■ PROVIDED MATERIAL:
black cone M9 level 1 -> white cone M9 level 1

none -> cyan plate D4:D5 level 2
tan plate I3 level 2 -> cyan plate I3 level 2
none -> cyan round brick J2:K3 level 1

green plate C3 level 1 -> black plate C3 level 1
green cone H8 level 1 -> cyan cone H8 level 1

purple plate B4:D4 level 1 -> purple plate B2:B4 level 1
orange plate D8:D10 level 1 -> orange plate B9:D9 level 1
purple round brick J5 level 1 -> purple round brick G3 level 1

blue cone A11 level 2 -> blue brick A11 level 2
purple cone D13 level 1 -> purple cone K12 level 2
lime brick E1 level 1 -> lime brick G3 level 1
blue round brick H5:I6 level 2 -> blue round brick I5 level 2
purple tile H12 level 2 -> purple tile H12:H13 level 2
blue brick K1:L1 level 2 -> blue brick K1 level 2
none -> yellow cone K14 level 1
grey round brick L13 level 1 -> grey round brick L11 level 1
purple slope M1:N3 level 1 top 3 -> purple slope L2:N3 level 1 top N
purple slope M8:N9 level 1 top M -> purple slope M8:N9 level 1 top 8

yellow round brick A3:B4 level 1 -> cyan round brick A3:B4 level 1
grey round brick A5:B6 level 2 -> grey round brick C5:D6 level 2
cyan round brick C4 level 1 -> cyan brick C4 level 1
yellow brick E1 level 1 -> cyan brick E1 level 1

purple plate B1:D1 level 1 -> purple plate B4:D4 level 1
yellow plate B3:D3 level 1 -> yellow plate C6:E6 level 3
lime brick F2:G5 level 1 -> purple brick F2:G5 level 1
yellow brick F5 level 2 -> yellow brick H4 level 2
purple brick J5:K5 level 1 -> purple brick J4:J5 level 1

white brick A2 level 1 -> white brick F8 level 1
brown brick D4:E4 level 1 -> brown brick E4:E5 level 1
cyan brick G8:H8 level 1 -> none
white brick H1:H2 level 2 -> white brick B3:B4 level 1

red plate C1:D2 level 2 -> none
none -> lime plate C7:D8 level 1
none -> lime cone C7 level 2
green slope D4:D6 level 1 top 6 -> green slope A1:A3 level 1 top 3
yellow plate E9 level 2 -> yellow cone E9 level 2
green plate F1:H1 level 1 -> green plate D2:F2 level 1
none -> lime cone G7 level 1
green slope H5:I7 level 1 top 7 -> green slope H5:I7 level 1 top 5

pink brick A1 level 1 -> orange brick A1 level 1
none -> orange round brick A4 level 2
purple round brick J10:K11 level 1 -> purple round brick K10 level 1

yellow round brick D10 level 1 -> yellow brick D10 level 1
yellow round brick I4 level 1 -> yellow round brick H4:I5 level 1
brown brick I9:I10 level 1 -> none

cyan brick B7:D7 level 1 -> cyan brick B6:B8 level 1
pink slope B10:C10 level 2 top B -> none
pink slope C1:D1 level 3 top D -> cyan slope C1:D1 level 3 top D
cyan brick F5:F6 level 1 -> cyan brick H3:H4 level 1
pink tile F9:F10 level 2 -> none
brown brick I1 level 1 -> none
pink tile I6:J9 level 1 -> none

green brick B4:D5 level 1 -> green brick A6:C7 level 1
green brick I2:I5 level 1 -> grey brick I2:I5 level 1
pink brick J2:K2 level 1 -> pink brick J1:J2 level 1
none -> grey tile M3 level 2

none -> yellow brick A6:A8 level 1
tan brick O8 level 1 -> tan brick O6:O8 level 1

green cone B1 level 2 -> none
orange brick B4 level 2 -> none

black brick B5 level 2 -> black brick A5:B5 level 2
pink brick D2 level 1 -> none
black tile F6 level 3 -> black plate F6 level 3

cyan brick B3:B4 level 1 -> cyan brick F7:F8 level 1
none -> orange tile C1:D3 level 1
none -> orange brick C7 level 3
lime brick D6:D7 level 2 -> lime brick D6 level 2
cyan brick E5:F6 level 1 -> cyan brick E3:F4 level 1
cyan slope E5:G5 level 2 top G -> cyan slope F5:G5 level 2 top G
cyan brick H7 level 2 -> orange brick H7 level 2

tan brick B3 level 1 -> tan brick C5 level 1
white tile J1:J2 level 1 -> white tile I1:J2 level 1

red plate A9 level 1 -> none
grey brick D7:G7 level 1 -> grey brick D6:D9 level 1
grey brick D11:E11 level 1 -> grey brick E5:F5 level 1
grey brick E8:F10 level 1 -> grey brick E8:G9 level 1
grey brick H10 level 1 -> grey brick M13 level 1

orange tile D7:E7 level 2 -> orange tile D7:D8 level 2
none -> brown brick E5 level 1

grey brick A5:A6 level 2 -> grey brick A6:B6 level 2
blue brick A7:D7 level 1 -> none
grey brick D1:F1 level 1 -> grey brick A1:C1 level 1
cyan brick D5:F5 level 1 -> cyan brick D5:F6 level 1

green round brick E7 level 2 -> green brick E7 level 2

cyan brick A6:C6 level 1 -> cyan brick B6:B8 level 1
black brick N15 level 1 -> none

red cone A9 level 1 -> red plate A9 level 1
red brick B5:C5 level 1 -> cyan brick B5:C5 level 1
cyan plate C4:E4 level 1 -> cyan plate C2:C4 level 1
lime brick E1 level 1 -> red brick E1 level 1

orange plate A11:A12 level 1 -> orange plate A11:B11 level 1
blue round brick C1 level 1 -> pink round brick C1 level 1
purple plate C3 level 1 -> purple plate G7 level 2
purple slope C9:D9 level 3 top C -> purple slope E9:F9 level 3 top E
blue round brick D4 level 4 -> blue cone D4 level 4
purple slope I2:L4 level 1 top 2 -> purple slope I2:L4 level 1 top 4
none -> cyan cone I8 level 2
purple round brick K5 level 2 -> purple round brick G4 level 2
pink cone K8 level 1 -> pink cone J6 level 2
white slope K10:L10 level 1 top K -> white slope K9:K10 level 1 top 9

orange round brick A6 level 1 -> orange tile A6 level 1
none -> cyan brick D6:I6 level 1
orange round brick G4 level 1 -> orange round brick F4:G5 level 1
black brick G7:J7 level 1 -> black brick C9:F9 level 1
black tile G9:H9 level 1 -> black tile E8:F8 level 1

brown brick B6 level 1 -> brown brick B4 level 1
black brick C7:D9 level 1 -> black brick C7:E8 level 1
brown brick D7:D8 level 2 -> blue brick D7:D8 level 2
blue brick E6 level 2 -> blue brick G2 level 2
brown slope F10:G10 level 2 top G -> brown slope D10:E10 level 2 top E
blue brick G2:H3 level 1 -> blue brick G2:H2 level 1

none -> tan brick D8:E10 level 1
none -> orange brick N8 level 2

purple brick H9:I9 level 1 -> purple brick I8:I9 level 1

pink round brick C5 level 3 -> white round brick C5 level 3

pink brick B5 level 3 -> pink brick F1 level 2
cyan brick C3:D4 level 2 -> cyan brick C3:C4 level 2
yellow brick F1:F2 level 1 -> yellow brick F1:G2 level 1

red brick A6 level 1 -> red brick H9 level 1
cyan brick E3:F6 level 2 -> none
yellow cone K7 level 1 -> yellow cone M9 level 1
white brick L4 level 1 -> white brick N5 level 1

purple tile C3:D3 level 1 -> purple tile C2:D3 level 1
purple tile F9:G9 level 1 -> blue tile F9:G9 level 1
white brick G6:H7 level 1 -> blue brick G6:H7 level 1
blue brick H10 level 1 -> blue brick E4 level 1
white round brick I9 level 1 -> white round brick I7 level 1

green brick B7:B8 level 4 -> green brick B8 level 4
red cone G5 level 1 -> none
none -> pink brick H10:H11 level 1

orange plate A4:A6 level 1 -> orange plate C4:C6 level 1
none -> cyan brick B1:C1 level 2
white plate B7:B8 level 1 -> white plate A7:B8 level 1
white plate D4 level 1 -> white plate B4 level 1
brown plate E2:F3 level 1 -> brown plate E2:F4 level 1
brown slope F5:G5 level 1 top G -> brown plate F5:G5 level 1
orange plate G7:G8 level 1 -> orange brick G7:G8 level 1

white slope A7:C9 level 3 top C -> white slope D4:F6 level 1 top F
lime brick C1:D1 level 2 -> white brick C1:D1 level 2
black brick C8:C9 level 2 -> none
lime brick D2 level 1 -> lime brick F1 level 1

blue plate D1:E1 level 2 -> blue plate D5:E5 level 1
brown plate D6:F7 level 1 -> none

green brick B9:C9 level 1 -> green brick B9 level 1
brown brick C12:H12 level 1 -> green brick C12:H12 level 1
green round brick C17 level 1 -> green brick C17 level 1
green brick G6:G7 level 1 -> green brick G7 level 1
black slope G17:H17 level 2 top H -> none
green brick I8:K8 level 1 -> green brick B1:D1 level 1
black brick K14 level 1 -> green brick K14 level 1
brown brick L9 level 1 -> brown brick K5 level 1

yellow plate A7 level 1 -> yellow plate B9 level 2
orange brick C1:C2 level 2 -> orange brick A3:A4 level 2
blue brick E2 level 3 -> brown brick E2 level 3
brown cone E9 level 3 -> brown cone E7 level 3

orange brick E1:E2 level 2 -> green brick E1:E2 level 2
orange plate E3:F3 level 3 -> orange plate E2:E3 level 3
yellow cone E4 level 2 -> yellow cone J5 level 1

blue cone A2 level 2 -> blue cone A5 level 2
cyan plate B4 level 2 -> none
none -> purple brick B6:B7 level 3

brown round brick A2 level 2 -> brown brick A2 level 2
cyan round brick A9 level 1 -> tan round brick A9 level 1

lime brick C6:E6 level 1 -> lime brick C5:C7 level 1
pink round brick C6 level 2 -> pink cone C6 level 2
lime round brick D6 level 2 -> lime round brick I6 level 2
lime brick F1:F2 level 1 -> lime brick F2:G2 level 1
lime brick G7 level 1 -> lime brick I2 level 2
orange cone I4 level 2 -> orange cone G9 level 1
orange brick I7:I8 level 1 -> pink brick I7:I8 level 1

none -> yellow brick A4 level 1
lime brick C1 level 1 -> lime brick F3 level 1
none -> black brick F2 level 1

■ WORK TO COMPLETE:
Starting at the line above that contains "black tile F6", repeat each line exactly up to and including the line that contains "cyan brick E5:F6", and stop there.

■ REPLY:
black tile F6 level 3 -> black plate F6 level 3

cyan brick B3:B4 level 1 -> cyan brick F7:F8 level 1
none -> orange tile C1:D3 level 1
none -> orange brick C7 level 3
lime brick D6:D7 level 2 -> lime brick D6 level 2
cyan brick E5:F6 level 1 -> cyan brick E3:F4 level 1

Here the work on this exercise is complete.